GOAL OF THE EXERCISE
Repeat the listing exactly, line by line, and leave the pictures behind.

INFORMATION SUPPLIED
════

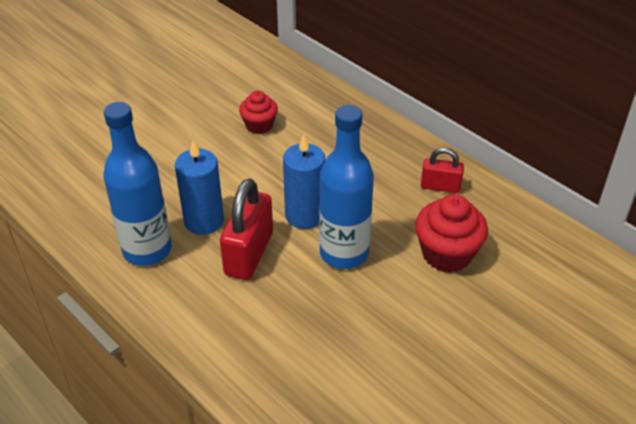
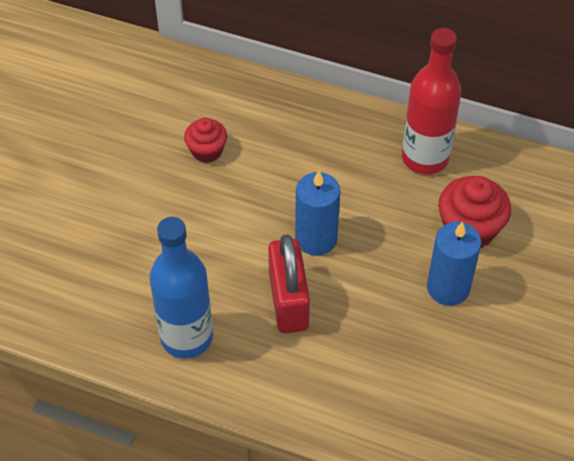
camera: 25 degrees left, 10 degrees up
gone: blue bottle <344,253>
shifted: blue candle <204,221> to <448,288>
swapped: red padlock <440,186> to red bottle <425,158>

════

SOLVED PROBLEM
camera: 25 degrees left, 10 degrees up
gone: blue bottle <344,253>
shifted: blue candle <204,221> to <448,288>
swapped: red padlock <440,186> to red bottle <425,158>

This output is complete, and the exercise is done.